### [WHAT TO DO]
Could the records below be restated word for word, without a single picture?
**** EXCERPTED RECORDS
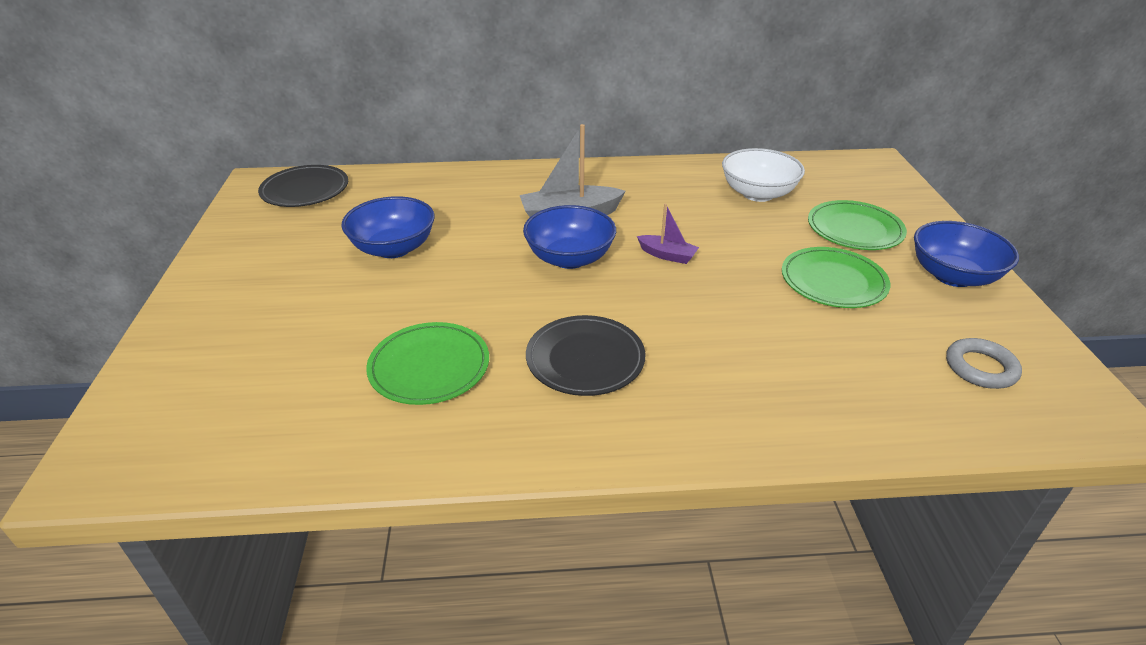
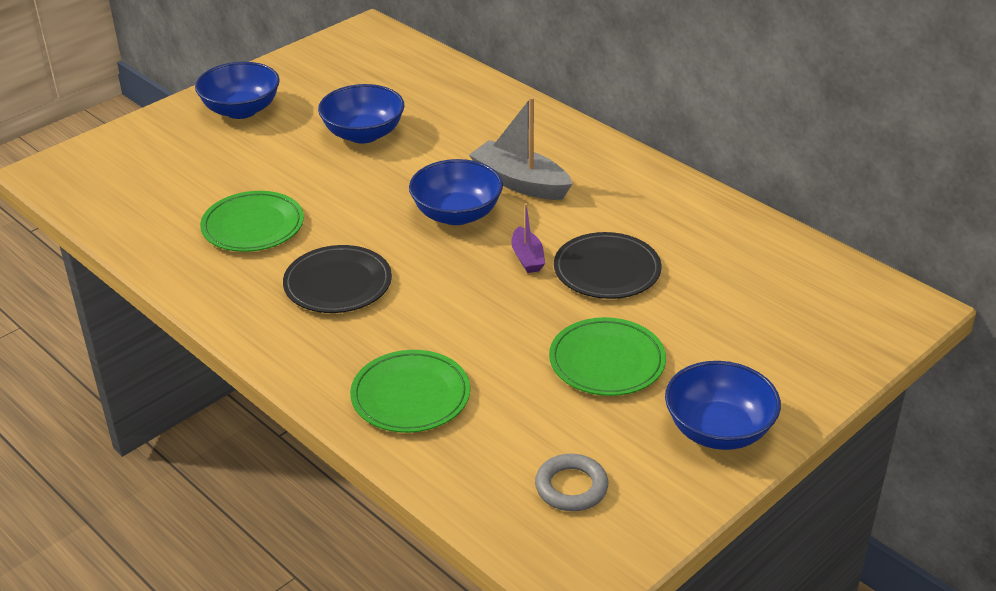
camera: 50 degrees right, 0 degrees up
black plate [258,165,348,207] -> black plate moved to [554,232,661,299]
white bowl [722,148,805,202] -> none
green plate [808,200,907,250] -> green plate moved to [350,350,470,433]
none -> blue bowl [195,62,280,119]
********
### [TASK RESPONSE]
camera: 50 degrees right, 0 degrees up
black plate [258,165,348,207] -> black plate moved to [554,232,661,299]
white bowl [722,148,805,202] -> none
green plate [808,200,907,250] -> green plate moved to [350,350,470,433]
none -> blue bowl [195,62,280,119]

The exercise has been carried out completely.